◆ Task requirements
Within the entries below, find the portion that opens with the line containing "black gift: 1 -> 2" and closes with the line containing "turquoise cupcake: 3 -> 6". Retype that portion exactly and only.

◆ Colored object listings
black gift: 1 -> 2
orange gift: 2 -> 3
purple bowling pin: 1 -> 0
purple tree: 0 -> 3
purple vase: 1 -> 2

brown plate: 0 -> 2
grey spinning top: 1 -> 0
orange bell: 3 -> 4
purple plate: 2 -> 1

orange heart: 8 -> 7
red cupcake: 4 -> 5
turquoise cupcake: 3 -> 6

...

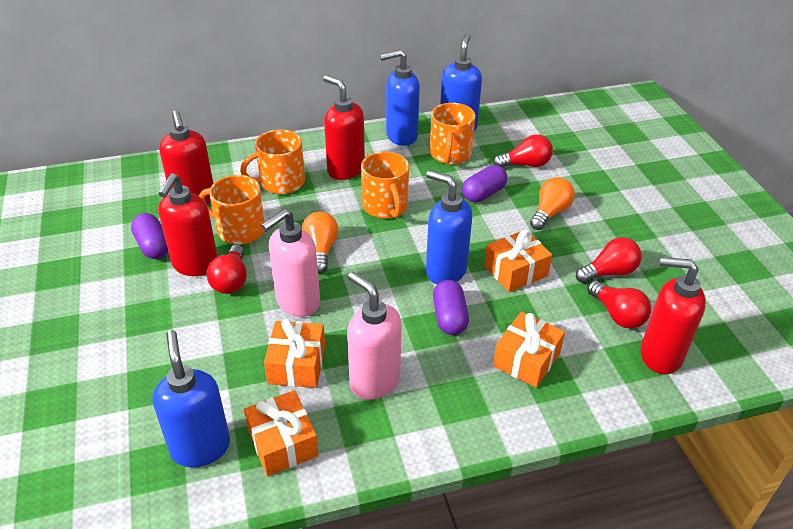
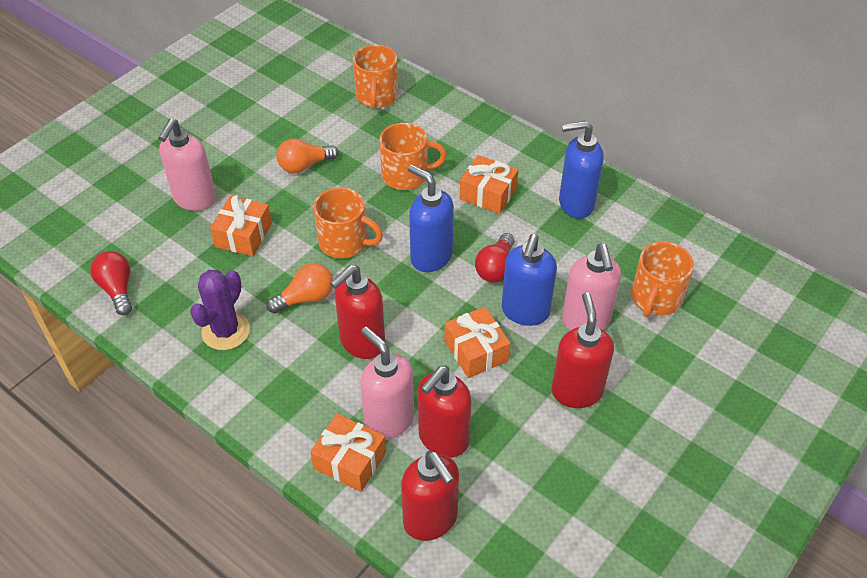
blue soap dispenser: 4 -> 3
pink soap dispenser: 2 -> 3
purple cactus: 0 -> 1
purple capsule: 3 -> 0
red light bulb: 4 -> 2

◆ Exercise answer
black gift: 1 -> 2
orange gift: 2 -> 3
purple bowling pin: 1 -> 0
purple tree: 0 -> 3
purple vase: 1 -> 2

brown plate: 0 -> 2
grey spinning top: 1 -> 0
orange bell: 3 -> 4
purple plate: 2 -> 1

orange heart: 8 -> 7
red cupcake: 4 -> 5
turquoise cupcake: 3 -> 6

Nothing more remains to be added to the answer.